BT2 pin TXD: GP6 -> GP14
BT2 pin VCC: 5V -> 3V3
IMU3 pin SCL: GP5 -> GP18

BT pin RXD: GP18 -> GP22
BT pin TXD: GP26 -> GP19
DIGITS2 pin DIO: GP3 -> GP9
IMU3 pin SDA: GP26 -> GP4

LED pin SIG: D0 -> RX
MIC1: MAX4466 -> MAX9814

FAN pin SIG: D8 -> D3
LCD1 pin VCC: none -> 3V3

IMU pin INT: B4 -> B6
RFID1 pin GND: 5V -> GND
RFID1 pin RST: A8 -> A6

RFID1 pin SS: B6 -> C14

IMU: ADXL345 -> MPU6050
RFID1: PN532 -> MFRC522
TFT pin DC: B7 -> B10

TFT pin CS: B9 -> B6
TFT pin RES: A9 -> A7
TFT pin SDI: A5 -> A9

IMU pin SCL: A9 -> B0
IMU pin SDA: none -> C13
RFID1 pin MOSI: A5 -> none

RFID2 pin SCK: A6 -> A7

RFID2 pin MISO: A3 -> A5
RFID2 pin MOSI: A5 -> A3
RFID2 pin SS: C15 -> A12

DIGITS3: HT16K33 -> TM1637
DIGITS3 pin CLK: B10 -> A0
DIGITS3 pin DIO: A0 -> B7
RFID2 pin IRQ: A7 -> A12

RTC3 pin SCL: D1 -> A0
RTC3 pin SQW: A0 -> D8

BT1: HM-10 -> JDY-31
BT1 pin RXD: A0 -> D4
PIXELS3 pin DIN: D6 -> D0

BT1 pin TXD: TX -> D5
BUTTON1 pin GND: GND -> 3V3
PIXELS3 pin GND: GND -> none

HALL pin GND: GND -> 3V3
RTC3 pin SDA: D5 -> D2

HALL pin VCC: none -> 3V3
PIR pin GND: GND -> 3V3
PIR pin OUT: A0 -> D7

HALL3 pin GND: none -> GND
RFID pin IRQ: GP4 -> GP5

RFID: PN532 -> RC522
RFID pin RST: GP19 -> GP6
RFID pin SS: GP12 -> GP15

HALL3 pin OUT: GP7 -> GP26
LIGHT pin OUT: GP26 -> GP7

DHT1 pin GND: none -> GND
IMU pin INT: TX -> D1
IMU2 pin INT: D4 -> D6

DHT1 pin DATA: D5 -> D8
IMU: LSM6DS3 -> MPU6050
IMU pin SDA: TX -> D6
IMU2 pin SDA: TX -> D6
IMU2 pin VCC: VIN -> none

==========

__TO DO__
Your answer should consist only of the lines from the one with "LIGHT pin OUT: GP26 -> GP7" through the last line of the entries above, retyped exactly.

__EXERCISE SOLUTION__
LIGHT pin OUT: GP26 -> GP7

DHT1 pin GND: none -> GND
IMU pin INT: TX -> D1
IMU2 pin INT: D4 -> D6

DHT1 pin DATA: D5 -> D8
IMU: LSM6DS3 -> MPU6050
IMU pin SDA: TX -> D6
IMU2 pin SDA: TX -> D6
IMU2 pin VCC: VIN -> none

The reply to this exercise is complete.